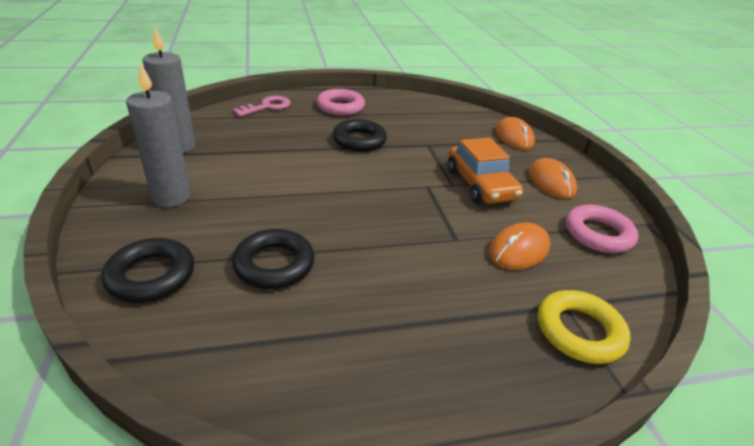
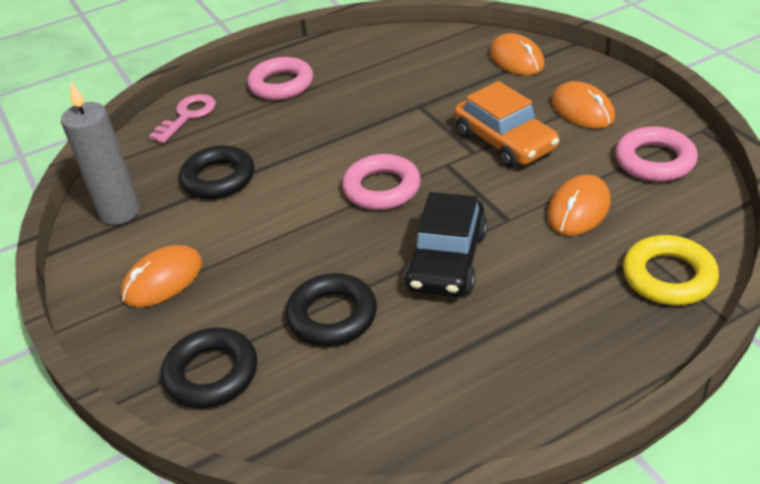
camera: 10 degrees left, 5 degrees up
(171, 197) = (163, 280): grey candle -> orange mouse
(359, 140) = (333, 128): black ring -> black ring (218, 178)
(369, 187) = (382, 188): none -> pink ring
(391, 253) = (447, 260): none -> black car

────────────────

[Task requirements] Every line in the material above that has the word "black" should be copied.

[Reply to the exercise]
(359, 140) = (333, 128): black ring -> black ring (218, 178)
(391, 253) = (447, 260): none -> black car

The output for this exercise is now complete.